§ **Data provided**:
= Beginning of Section =

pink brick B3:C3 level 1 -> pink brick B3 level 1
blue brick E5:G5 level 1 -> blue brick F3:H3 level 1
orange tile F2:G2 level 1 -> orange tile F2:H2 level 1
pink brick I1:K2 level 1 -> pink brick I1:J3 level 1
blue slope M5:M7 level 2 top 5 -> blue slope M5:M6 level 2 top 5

= End of Section =
= Beginning of Section =

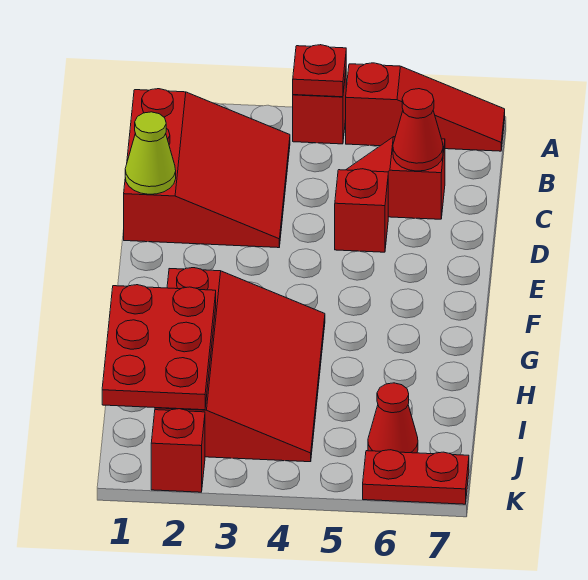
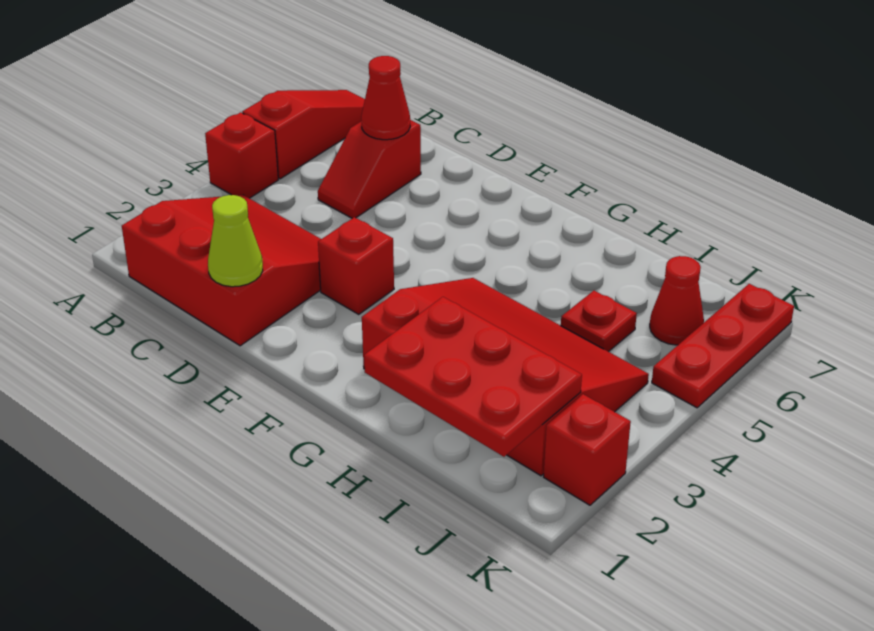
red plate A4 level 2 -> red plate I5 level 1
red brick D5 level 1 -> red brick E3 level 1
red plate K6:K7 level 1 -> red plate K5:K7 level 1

= End of Section =

§ **Required action**: From the records above, extract exactly and only the lines that begin at the line with "red brick D5 level 1 -> red brick E3 level 1" and stop after the line with "red plate K6:K7".

§ **Answer area**:
red brick D5 level 1 -> red brick E3 level 1
red plate K6:K7 level 1 -> red plate K5:K7 level 1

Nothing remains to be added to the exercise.